- _DIRECTIONS FOR THIS TASK_
Wherever the word "nothing" appears in a line of the data, that line should be copied.

- _INPUT DATA_
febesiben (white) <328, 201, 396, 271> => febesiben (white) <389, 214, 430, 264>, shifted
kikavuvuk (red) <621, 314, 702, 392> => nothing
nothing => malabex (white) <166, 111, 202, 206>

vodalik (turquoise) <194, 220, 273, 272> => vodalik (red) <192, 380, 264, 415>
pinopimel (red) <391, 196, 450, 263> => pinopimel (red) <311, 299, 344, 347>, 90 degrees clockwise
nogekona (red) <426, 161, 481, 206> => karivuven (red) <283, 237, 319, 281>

- _EXPECTED ANSWER_
kikavuvuk (red) <621, 314, 702, 392> => nothing
nothing => malabex (white) <166, 111, 202, 206>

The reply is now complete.